*** Block opens ***

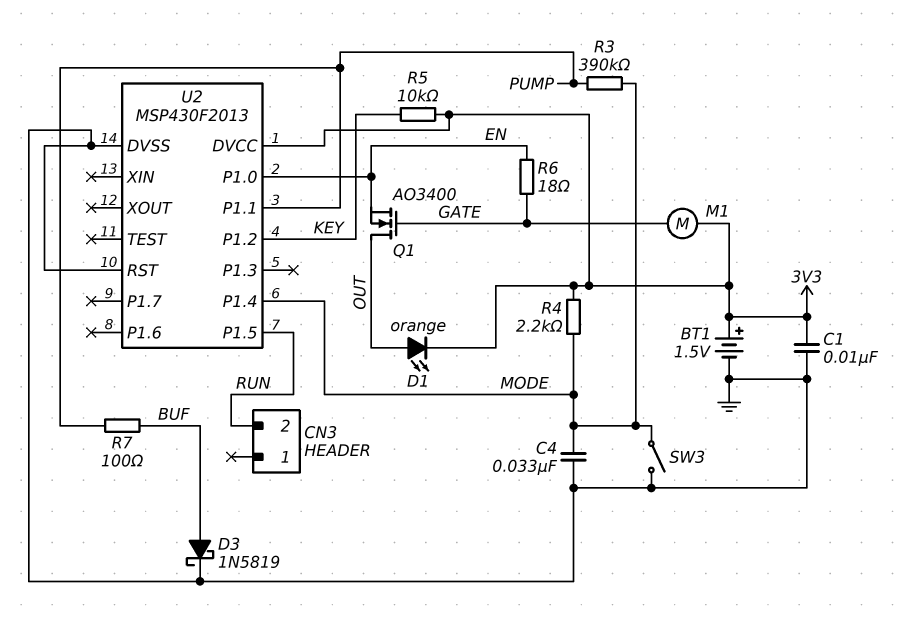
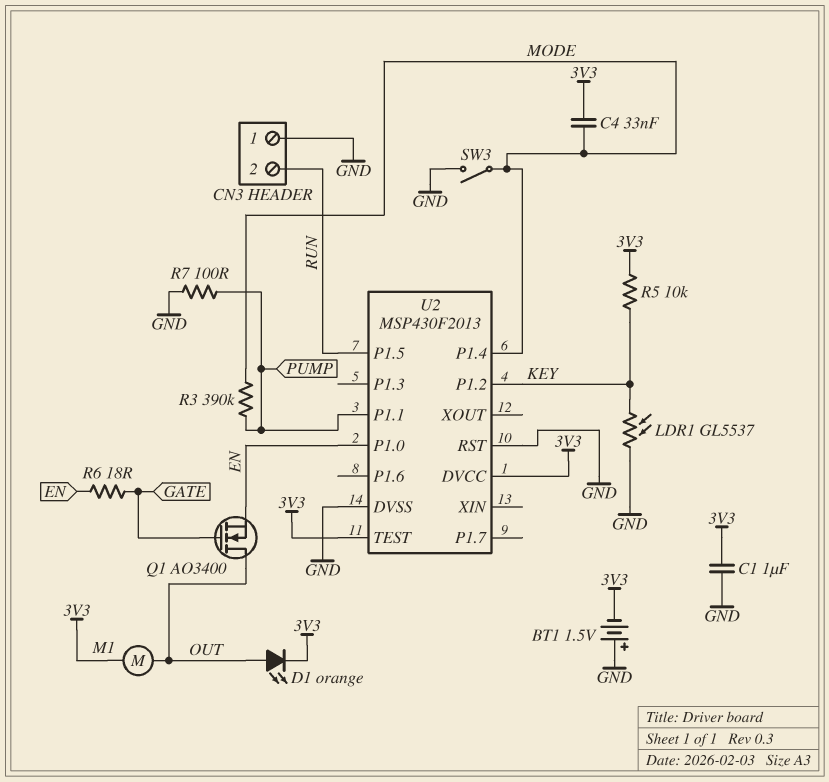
BT1: 1.5V (plus 3V3, minus GND) -> 1.5V (plus GND, minus 3V3)
C1: 10nF (3V3, GND) -> 1uF (3V3, GND)
C4: 33nF (GND, MODE) -> 33nF (3V3, MODE)
CN3 pin 1: none -> GND
D3: schottky 1N5819 (A BUF, K GND) -> none
LDR1: none -> GL5537 (GND, KEY)
M1: motor (3V3, GATE) -> motor (3V3, OUT)
R4: 2.2k (3V3, MODE) -> none
R7: 100 (BUF, PUMP) -> 100 (GND, PUMP)
U2 pin TEST: none -> 3V3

*** Block closes ***

In the records above, which lines hold the string "MODE"? Copy each one.

• [SOLUTION TO THE PROBLEM]
C4: 33nF (GND, MODE) -> 33nF (3V3, MODE)
R4: 2.2k (3V3, MODE) -> none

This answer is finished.